**PROVIDED DATA:**
* * *

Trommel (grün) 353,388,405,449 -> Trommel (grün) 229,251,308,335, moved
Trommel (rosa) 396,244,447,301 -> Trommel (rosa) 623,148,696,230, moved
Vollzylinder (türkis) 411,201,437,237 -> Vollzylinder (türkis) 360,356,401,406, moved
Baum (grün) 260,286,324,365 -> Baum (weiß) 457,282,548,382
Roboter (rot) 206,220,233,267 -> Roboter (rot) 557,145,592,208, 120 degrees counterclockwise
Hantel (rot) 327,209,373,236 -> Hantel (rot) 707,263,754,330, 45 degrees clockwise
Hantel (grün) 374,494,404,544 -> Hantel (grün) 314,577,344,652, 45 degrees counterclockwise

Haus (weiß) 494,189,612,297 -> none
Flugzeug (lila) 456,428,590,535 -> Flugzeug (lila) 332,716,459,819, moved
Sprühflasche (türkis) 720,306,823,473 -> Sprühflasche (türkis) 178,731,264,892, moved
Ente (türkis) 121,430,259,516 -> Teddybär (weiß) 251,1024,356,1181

* * *

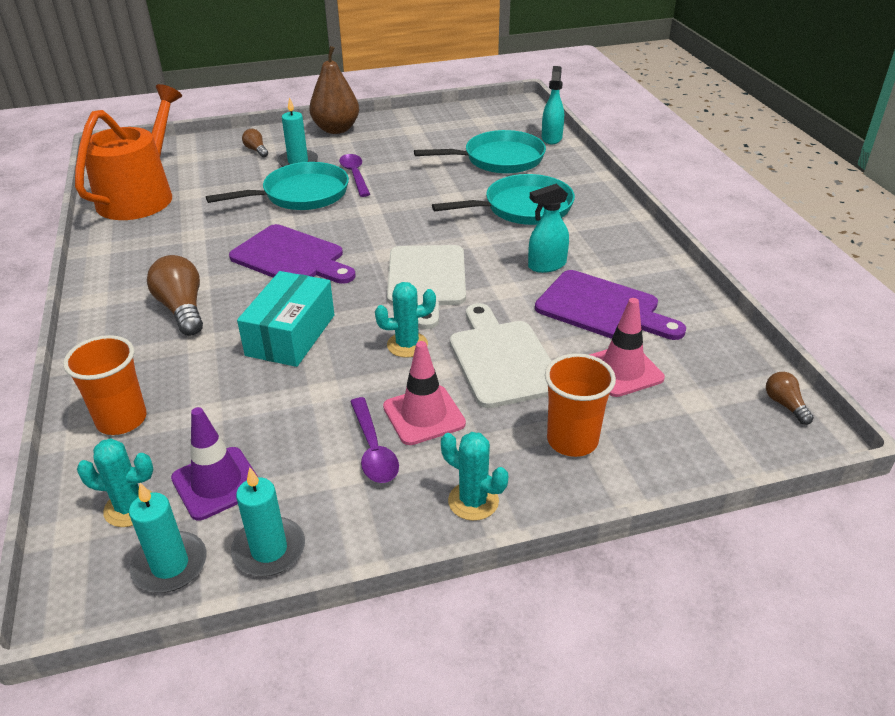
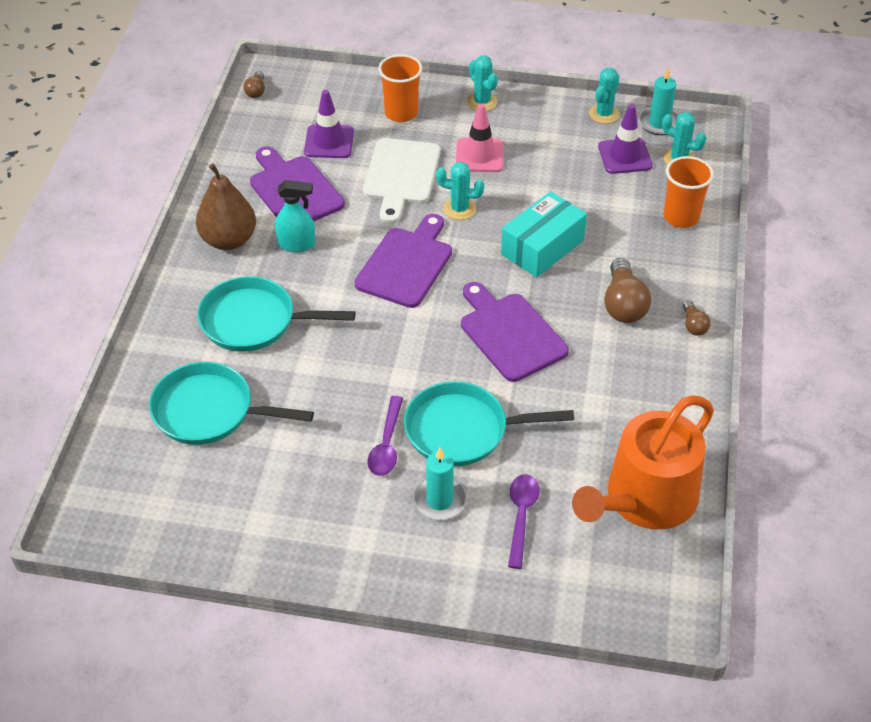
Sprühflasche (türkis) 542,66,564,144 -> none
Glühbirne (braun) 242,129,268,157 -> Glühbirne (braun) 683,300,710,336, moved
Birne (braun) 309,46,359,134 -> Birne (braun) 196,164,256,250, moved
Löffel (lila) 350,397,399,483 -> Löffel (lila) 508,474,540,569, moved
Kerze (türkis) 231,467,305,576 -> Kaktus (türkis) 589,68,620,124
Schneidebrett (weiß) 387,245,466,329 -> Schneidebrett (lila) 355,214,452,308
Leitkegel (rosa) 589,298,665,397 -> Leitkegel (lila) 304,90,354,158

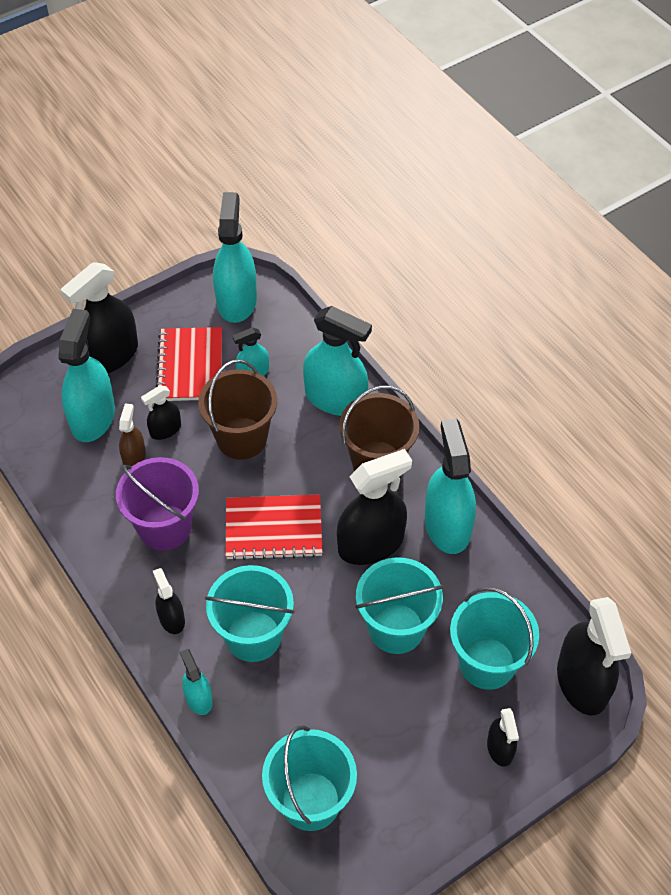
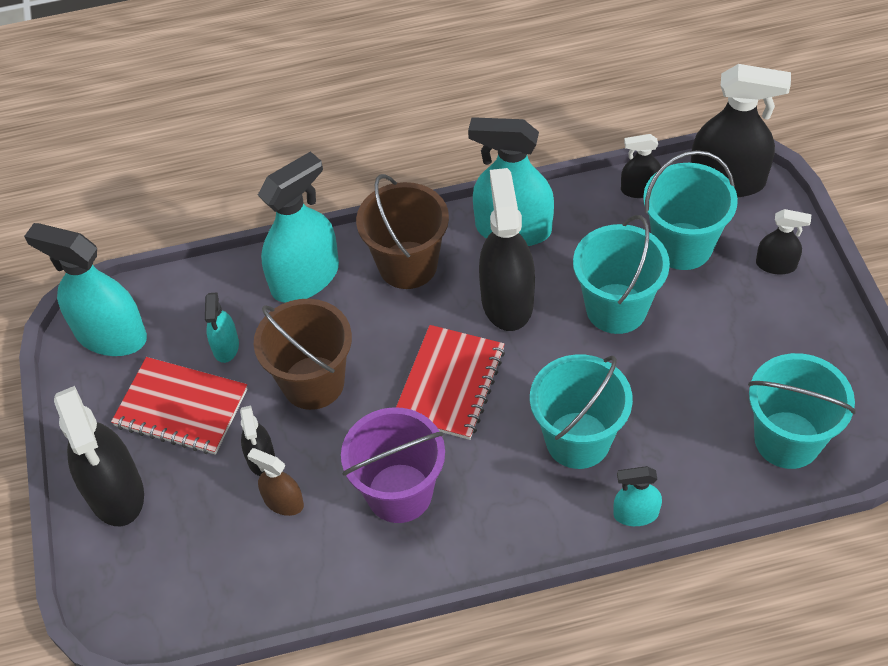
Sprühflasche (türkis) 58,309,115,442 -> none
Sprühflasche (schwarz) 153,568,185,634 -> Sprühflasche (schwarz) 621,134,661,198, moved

* * *

Only the lines above starting with the one with "Roboter (rot) 206,220,233,267" and going through the one with "Hantel (rot) 327,209,373,236" are to be copied, word for word and with both ends kept.

**SOLUTION:**
Roboter (rot) 206,220,233,267 -> Roboter (rot) 557,145,592,208, 120 degrees counterclockwise
Hantel (rot) 327,209,373,236 -> Hantel (rot) 707,263,754,330, 45 degrees clockwise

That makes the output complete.